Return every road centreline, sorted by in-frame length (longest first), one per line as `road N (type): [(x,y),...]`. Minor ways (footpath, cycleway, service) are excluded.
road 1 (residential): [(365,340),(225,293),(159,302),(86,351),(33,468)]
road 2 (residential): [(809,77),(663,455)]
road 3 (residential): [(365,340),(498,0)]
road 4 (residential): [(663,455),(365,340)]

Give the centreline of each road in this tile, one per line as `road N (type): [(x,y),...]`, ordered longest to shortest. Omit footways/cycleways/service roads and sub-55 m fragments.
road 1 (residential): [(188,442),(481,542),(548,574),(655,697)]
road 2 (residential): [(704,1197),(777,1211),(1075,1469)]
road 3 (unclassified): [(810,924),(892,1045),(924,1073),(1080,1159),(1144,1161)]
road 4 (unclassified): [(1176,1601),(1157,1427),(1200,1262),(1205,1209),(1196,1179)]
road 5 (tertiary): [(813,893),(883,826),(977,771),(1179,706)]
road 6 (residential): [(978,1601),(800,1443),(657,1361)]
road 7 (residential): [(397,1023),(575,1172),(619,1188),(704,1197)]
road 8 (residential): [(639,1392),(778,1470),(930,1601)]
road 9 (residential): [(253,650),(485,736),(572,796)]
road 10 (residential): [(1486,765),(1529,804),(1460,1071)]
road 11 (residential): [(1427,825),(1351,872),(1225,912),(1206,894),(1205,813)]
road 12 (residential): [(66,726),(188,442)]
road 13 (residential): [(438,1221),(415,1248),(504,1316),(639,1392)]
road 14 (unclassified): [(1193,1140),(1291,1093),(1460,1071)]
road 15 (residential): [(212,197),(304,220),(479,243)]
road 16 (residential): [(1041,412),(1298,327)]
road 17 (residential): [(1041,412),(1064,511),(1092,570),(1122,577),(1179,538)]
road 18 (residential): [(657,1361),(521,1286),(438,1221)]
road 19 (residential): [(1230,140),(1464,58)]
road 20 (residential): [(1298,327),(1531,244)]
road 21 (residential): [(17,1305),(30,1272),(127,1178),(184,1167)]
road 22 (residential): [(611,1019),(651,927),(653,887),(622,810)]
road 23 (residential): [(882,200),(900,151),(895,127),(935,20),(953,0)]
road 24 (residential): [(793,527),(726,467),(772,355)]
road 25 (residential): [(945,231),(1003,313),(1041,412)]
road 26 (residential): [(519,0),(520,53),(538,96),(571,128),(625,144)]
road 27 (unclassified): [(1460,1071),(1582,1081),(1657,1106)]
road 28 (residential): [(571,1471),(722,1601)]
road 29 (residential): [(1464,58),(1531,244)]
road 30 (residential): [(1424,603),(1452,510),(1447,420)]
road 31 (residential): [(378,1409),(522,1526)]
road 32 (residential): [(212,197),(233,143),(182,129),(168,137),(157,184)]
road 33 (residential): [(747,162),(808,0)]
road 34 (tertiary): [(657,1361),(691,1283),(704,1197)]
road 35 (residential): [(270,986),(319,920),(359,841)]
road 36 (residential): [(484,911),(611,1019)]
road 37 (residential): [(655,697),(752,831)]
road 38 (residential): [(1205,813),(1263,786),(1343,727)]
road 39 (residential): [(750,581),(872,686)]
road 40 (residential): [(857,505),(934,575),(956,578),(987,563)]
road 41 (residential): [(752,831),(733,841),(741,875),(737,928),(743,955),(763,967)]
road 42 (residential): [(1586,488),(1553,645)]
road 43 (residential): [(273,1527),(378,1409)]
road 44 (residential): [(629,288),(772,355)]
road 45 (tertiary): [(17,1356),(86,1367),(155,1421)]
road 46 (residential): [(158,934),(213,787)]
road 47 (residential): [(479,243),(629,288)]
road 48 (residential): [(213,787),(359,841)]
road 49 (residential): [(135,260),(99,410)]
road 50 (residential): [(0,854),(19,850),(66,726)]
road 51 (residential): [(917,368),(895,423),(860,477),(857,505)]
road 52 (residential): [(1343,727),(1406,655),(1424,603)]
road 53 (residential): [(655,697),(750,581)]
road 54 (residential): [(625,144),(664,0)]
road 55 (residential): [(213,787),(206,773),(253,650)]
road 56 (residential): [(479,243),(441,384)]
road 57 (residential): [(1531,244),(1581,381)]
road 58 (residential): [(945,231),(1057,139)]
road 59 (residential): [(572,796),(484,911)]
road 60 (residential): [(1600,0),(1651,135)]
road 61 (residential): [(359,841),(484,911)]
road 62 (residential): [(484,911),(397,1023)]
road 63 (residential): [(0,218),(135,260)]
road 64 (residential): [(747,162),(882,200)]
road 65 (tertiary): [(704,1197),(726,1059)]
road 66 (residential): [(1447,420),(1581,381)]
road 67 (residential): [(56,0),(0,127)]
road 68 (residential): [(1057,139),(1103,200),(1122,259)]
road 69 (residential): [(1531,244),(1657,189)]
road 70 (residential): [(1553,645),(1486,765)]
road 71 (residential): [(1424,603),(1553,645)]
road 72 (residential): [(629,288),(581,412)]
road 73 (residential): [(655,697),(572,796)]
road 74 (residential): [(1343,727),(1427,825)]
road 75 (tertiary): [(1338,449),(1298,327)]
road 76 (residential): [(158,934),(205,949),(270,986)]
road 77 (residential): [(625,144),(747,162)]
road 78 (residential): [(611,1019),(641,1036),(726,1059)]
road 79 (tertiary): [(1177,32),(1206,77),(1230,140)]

────

▶ [Problem details]: All of the entries above are to be printed again exactly.

▶ [Final answer]:
Return every road centreline, sorted by in-frame length (longest first), one per line as `road N (type): [(x,y),...]`. Minor ways (footpath, cycleway, service) are excluded.
road 1 (residential): [(365,340),(225,293),(159,302),(86,351),(33,468)]
road 2 (residential): [(809,77),(663,455)]
road 3 (residential): [(365,340),(498,0)]
road 4 (residential): [(663,455),(365,340)]

Give the centreline of each road in this tile, one per line as `road N (type): [(x,y),...]`, ordered longest to shortest. Omit footways/cycleways/service roads and sub-55 m fragments.
road 1 (residential): [(188,442),(481,542),(548,574),(655,697)]
road 2 (residential): [(704,1197),(777,1211),(1075,1469)]
road 3 (unclassified): [(810,924),(892,1045),(924,1073),(1080,1159),(1144,1161)]
road 4 (unclassified): [(1176,1601),(1157,1427),(1200,1262),(1205,1209),(1196,1179)]
road 5 (tertiary): [(813,893),(883,826),(977,771),(1179,706)]
road 6 (residential): [(978,1601),(800,1443),(657,1361)]
road 7 (residential): [(397,1023),(575,1172),(619,1188),(704,1197)]
road 8 (residential): [(639,1392),(778,1470),(930,1601)]
road 9 (residential): [(253,650),(485,736),(572,796)]
road 10 (residential): [(1486,765),(1529,804),(1460,1071)]
road 11 (residential): [(1427,825),(1351,872),(1225,912),(1206,894),(1205,813)]
road 12 (residential): [(66,726),(188,442)]
road 13 (residential): [(438,1221),(415,1248),(504,1316),(639,1392)]
road 14 (unclassified): [(1193,1140),(1291,1093),(1460,1071)]
road 15 (residential): [(212,197),(304,220),(479,243)]
road 16 (residential): [(1041,412),(1298,327)]
road 17 (residential): [(1041,412),(1064,511),(1092,570),(1122,577),(1179,538)]
road 18 (residential): [(657,1361),(521,1286),(438,1221)]
road 19 (residential): [(1230,140),(1464,58)]
road 20 (residential): [(1298,327),(1531,244)]
road 21 (residential): [(17,1305),(30,1272),(127,1178),(184,1167)]
road 22 (residential): [(611,1019),(651,927),(653,887),(622,810)]
road 23 (residential): [(882,200),(900,151),(895,127),(935,20),(953,0)]
road 24 (residential): [(793,527),(726,467),(772,355)]
road 25 (residential): [(945,231),(1003,313),(1041,412)]
road 26 (residential): [(519,0),(520,53),(538,96),(571,128),(625,144)]
road 27 (unclassified): [(1460,1071),(1582,1081),(1657,1106)]
road 28 (residential): [(571,1471),(722,1601)]
road 29 (residential): [(1464,58),(1531,244)]
road 30 (residential): [(1424,603),(1452,510),(1447,420)]
road 31 (residential): [(378,1409),(522,1526)]
road 32 (residential): [(212,197),(233,143),(182,129),(168,137),(157,184)]
road 33 (residential): [(747,162),(808,0)]
road 34 (tertiary): [(657,1361),(691,1283),(704,1197)]
road 35 (residential): [(270,986),(319,920),(359,841)]
road 36 (residential): [(484,911),(611,1019)]
road 37 (residential): [(655,697),(752,831)]
road 38 (residential): [(1205,813),(1263,786),(1343,727)]
road 39 (residential): [(750,581),(872,686)]
road 40 (residential): [(857,505),(934,575),(956,578),(987,563)]
road 41 (residential): [(752,831),(733,841),(741,875),(737,928),(743,955),(763,967)]
road 42 (residential): [(1586,488),(1553,645)]
road 43 (residential): [(273,1527),(378,1409)]
road 44 (residential): [(629,288),(772,355)]
road 45 (tertiary): [(17,1356),(86,1367),(155,1421)]
road 46 (residential): [(158,934),(213,787)]
road 47 (residential): [(479,243),(629,288)]
road 48 (residential): [(213,787),(359,841)]
road 49 (residential): [(135,260),(99,410)]
road 50 (residential): [(0,854),(19,850),(66,726)]
road 51 (residential): [(917,368),(895,423),(860,477),(857,505)]
road 52 (residential): [(1343,727),(1406,655),(1424,603)]
road 53 (residential): [(655,697),(750,581)]
road 54 (residential): [(625,144),(664,0)]
road 55 (residential): [(213,787),(206,773),(253,650)]
road 56 (residential): [(479,243),(441,384)]
road 57 (residential): [(1531,244),(1581,381)]
road 58 (residential): [(945,231),(1057,139)]
road 59 (residential): [(572,796),(484,911)]
road 60 (residential): [(1600,0),(1651,135)]
road 61 (residential): [(359,841),(484,911)]
road 62 (residential): [(484,911),(397,1023)]
road 63 (residential): [(0,218),(135,260)]
road 64 (residential): [(747,162),(882,200)]
road 65 (tertiary): [(704,1197),(726,1059)]
road 66 (residential): [(1447,420),(1581,381)]
road 67 (residential): [(56,0),(0,127)]
road 68 (residential): [(1057,139),(1103,200),(1122,259)]
road 69 (residential): [(1531,244),(1657,189)]
road 70 (residential): [(1553,645),(1486,765)]
road 71 (residential): [(1424,603),(1553,645)]
road 72 (residential): [(629,288),(581,412)]
road 73 (residential): [(655,697),(572,796)]
road 74 (residential): [(1343,727),(1427,825)]
road 75 (tertiary): [(1338,449),(1298,327)]
road 76 (residential): [(158,934),(205,949),(270,986)]
road 77 (residential): [(625,144),(747,162)]
road 78 (residential): [(611,1019),(641,1036),(726,1059)]
road 79 (tertiary): [(1177,32),(1206,77),(1230,140)]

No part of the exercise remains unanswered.